ASSIGNED TASK:
State how many lines of the records contain the string "none", and give no other information.

RECORDS FOR PROCESSING:
**********
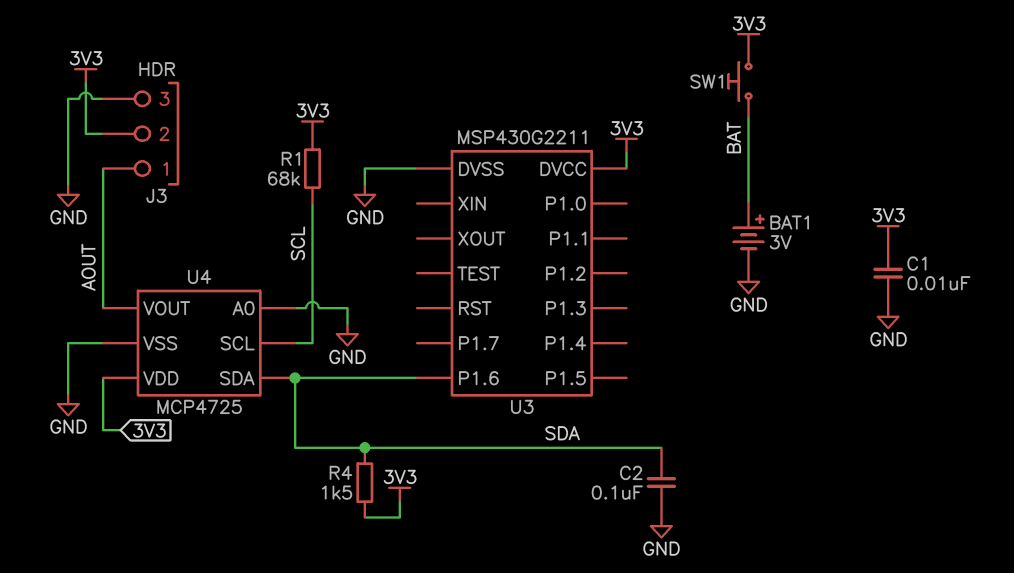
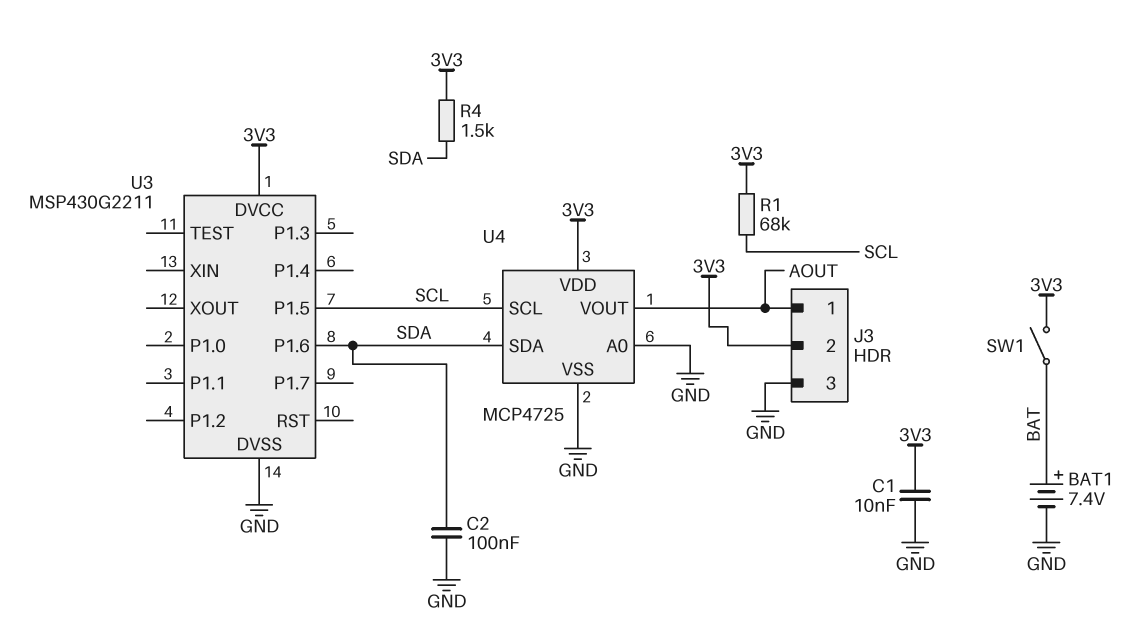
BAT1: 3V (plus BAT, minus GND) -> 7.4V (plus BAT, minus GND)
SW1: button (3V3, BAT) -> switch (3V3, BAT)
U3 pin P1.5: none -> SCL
**********
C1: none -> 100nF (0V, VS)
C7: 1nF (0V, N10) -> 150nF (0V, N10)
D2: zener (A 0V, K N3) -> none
**********
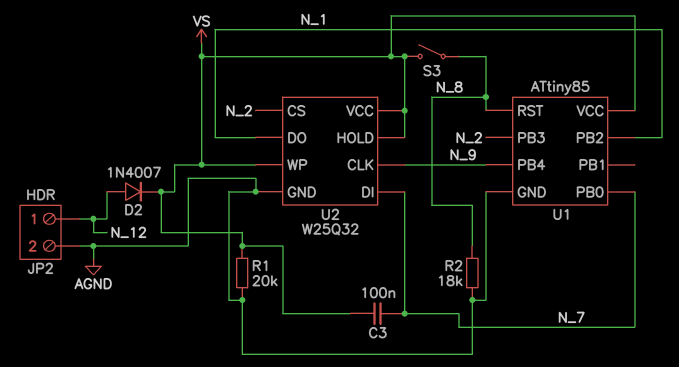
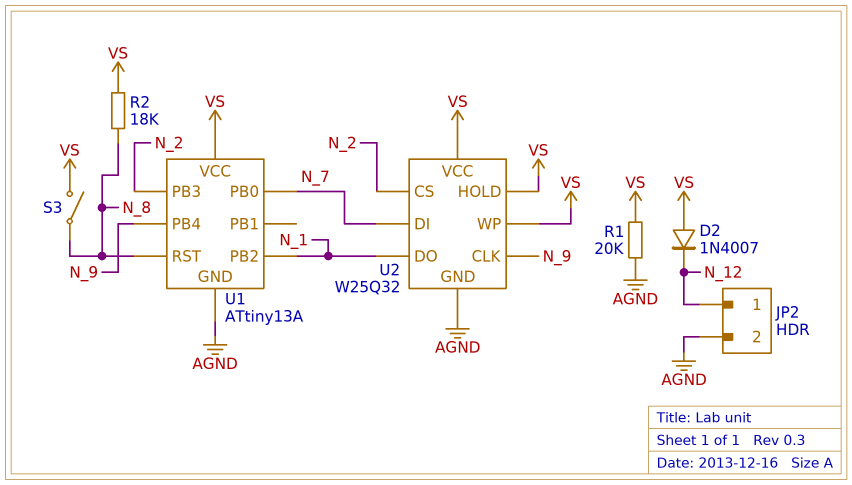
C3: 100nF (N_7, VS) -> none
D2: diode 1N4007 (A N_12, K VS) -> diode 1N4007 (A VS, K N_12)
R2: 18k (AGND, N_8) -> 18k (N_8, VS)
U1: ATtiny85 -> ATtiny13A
**********
EXERCISE RESPONSE:
4